------ DATASET CONTENT

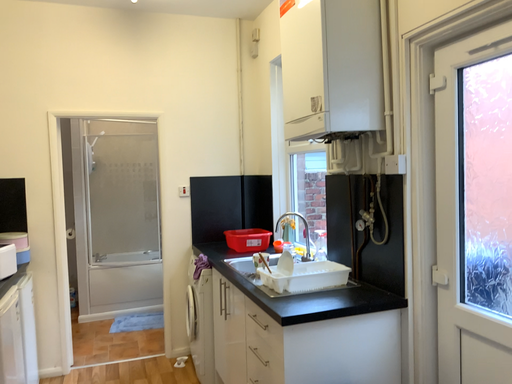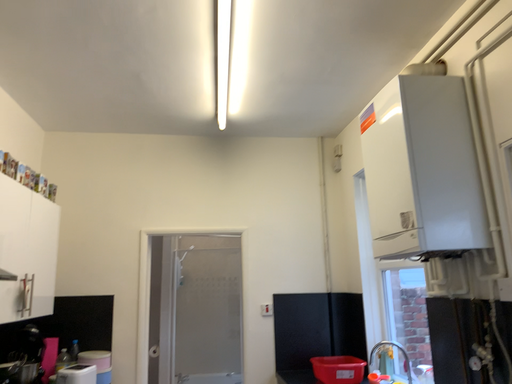
Question: Which way did the camera rotate in the video?

Choices:
 (A) rotated downward
 (B) rotated upward

Answer: (B)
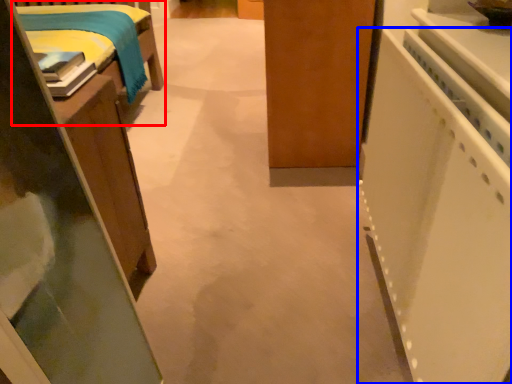
Question: Which of the following is the farthest to the observer, furniture (highlighted by a red box) or appliance (highlighted by a blue box)?

Choices:
 (A) furniture
 (B) appliance

Answer: (A)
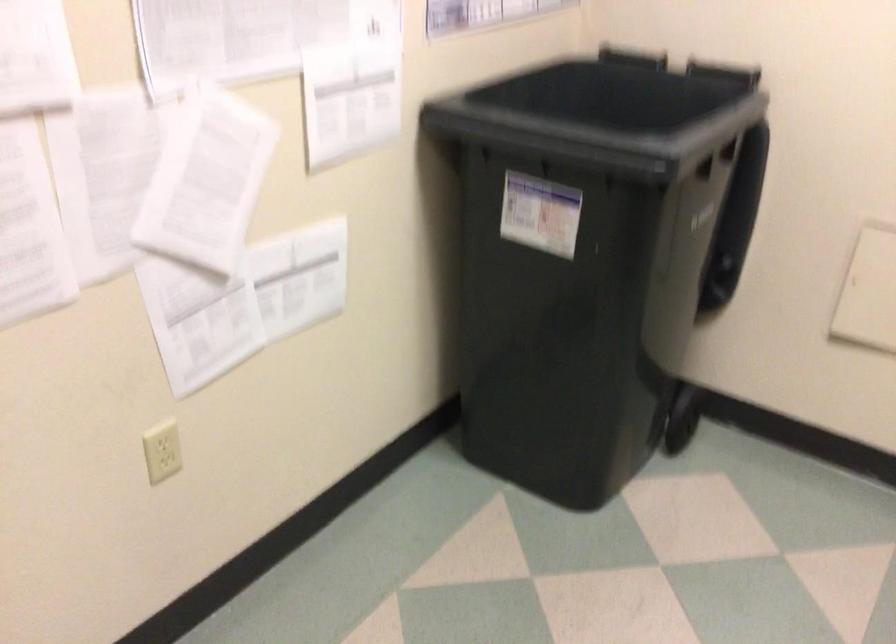
This screenshot has height=644, width=896. What are the coordinates of `bin lid handle` in the screenshot? It's located at (742, 209).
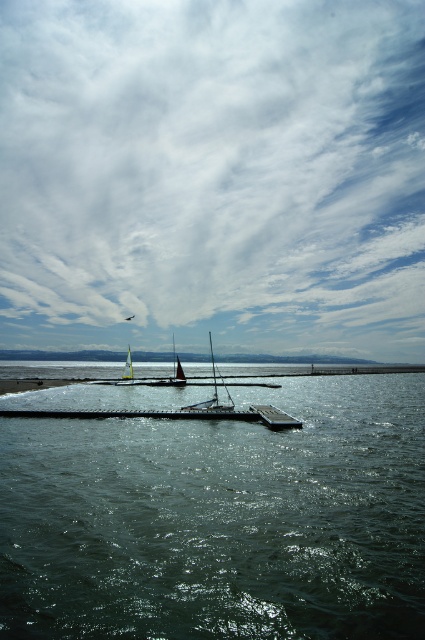
In the scene shown: Is dark green water at center below white glossy sailboat at center?

No, dark green water at center is not below white glossy sailboat at center.

I want to click on dark green water at center, so click(221, 520).

Does metallic gray dock at center have a larger size compared to white glossy sailboat at center?

No, metallic gray dock at center is not bigger than white glossy sailboat at center.

Who is lower down, metallic gray dock at center or white glossy sailboat at center?

white glossy sailboat at center is lower down.

Where is `metallic gray dock at center`? The height and width of the screenshot is (640, 425). metallic gray dock at center is located at coordinates (175, 413).

Is point (39, 410) less distant than point (178, 364)?

That is True.

Does metallic gray dock at center have a larger size compared to red sailboat at center?

No.

Between point (206, 412) and point (180, 381), which one is positioned behind?

Positioned behind is point (180, 381).

Locate an element on the screen. The image size is (425, 640). metallic gray dock at center is located at coordinates (175, 413).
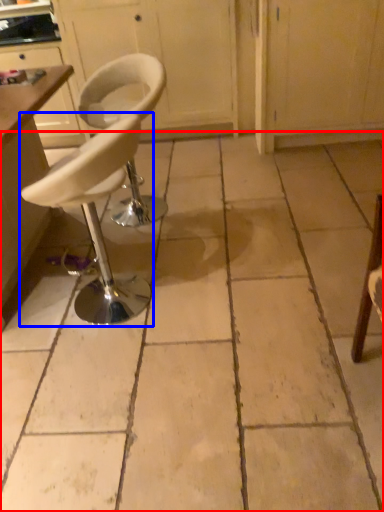
Question: Which object appears closest to the camera in this image, concrete (highlighted by a red box) or chair (highlighted by a blue box)?

Choices:
 (A) concrete
 (B) chair

Answer: (A)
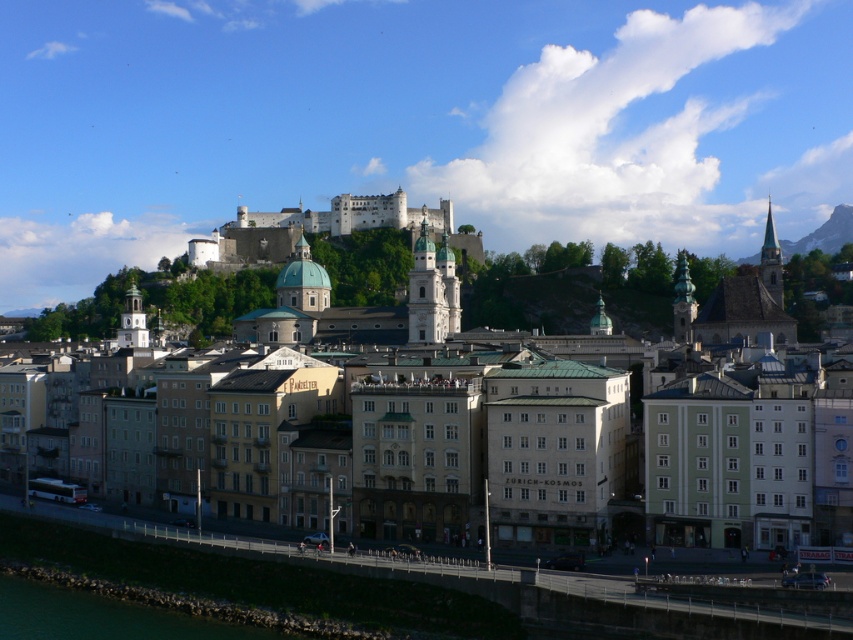
What do you see at coordinates (734, 308) in the screenshot? The height and width of the screenshot is (640, 853). I see `matte stone buildings at center` at bounding box center [734, 308].

Where is `matte stone buildings at center`? matte stone buildings at center is located at coordinates (734, 308).

Does point (734, 464) come in front of point (350, 227)?

Yes, point (734, 464) is in front of point (350, 227).

This screenshot has width=853, height=640. Identify the location of matte stone buildings at center. (734, 308).

Can you confirm if matte stone buildings at center is shorter than green stone wall at lower left?

No, matte stone buildings at center is not shorter than green stone wall at lower left.

Can you confirm if matte stone buildings at center is positioned above green stone wall at lower left?

Indeed, matte stone buildings at center is positioned over green stone wall at lower left.

This screenshot has height=640, width=853. Find the location of `matte stone buildings at center`. matte stone buildings at center is located at coordinates (734, 308).

Between white stone castle at upper center and green stone wall at lower left, which one is positioned lower?

green stone wall at lower left is below.

Can you confirm if white stone castle at upper center is positioned to the right of green stone wall at lower left?

Correct, you'll find white stone castle at upper center to the right of green stone wall at lower left.

Is point (335, 221) positioned after point (78, 627)?

Yes, it is.

The height and width of the screenshot is (640, 853). I want to click on white stone castle at upper center, so [323, 228].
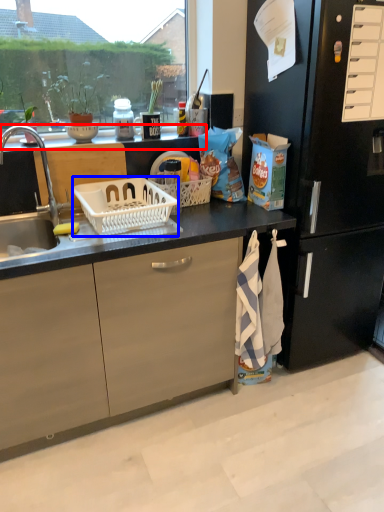
Question: Which object is further to the camera taking this photo, window sill (highlighted by a red box) or picnic basket (highlighted by a blue box)?

Choices:
 (A) window sill
 (B) picnic basket

Answer: (A)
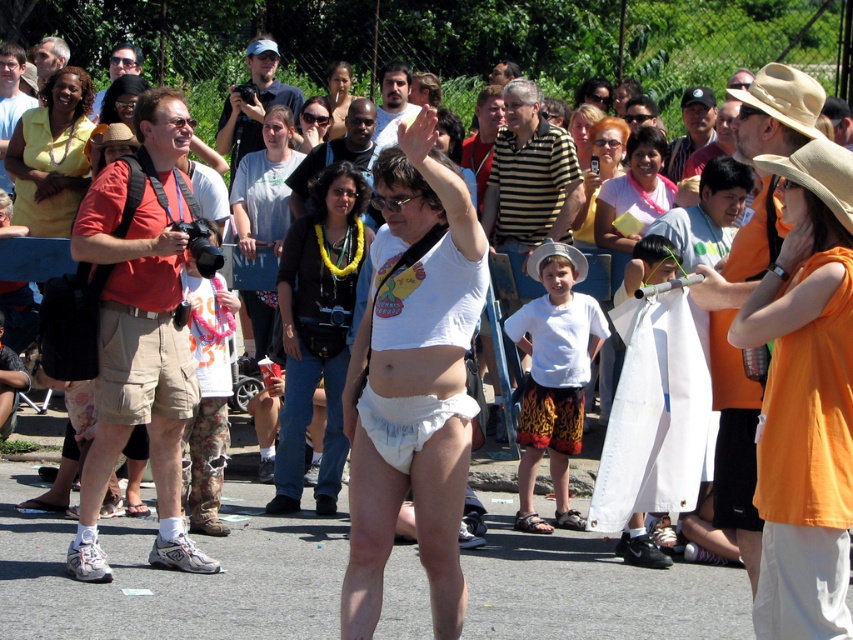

------------

DESCRIPTION OF THE TASK – Express every line of the rows above as a JSON list of strings, one string per line, with blank lines left out. Omit the picture markers from the list.

FINISHED EXERCISE –
[
  "Question: Which way did the camera rotate in the video?",
  "Choices:",
  " (A) rotated downward",
  " (B) rotated upward",
  "Answer: (B)",
  "Question: Which of the following is the farthest to the observer, furniture (highlighted by a red box) or appliance (highlighted by a blue box)?",
  "Choices:",
  " (A) furniture",
  " (B) appliance",
  "Answer: (A)",
  "This screenshot has height=644, width=896. What are the coordinates of `bin lid handle` in the screenshot? It's located at (742, 209).",
  "In the scene shown: Is dark green water at center below white glossy sailboat at center?",
  "No, dark green water at center is not below white glossy sailboat at center.",
  "I want to click on dark green water at center, so click(221, 520).",
  "Does metallic gray dock at center have a larger size compared to white glossy sailboat at center?",
  "No, metallic gray dock at center is not bigger than white glossy sailboat at center.",
  "Who is lower down, metallic gray dock at center or white glossy sailboat at center?",
  "white glossy sailboat at center is lower down.",
  "Where is `metallic gray dock at center`? The height and width of the screenshot is (640, 425). metallic gray dock at center is located at coordinates (175, 413).",
  "Is point (39, 410) less distant than point (178, 364)?",
  "That is True.",
  "Does metallic gray dock at center have a larger size compared to red sailboat at center?",
  "No.",
  "Between point (206, 412) and point (180, 381), which one is positioned behind?",
  "Positioned behind is point (180, 381).",
  "Locate an element on the screen. The image size is (425, 640). metallic gray dock at center is located at coordinates (175, 413).",
  "Question: Which object appears closest to the camera in this image, concrete (highlighted by a red box) or chair (highlighted by a blue box)?",
  "Choices:",
  " (A) concrete",
  " (B) chair",
  "Answer: (A)",
  "What do you see at coordinates (734, 308) in the screenshot? The height and width of the screenshot is (640, 853). I see `matte stone buildings at center` at bounding box center [734, 308].",
  "Where is `matte stone buildings at center`? matte stone buildings at center is located at coordinates (734, 308).",
  "Does point (734, 464) come in front of point (350, 227)?",
  "Yes, point (734, 464) is in front of point (350, 227).",
  "This screenshot has width=853, height=640. Identify the location of matte stone buildings at center. (734, 308).",
  "Can you confirm if matte stone buildings at center is shorter than green stone wall at lower left?",
  "No, matte stone buildings at center is not shorter than green stone wall at lower left.",
  "Can you confirm if matte stone buildings at center is positioned above green stone wall at lower left?",
  "Indeed, matte stone buildings at center is positioned over green stone wall at lower left.",
  "This screenshot has height=640, width=853. Find the location of `matte stone buildings at center`. matte stone buildings at center is located at coordinates (734, 308).",
  "Between white stone castle at upper center and green stone wall at lower left, which one is positioned lower?",
  "green stone wall at lower left is below.",
  "Can you confirm if white stone castle at upper center is positioned to the right of green stone wall at lower left?",
  "Correct, you'll find white stone castle at upper center to the right of green stone wall at lower left.",
  "Is point (335, 221) positioned after point (78, 627)?",
  "Yes, it is.",
  "The height and width of the screenshot is (640, 853). I want to click on white stone castle at upper center, so [323, 228].",
  "Question: Which object is further to the camera taking this photo, window sill (highlighted by a red box) or picnic basket (highlighted by a blue box)?",
  "Choices:",
  " (A) window sill",
  " (B) picnic basket",
  "Answer: (A)"
]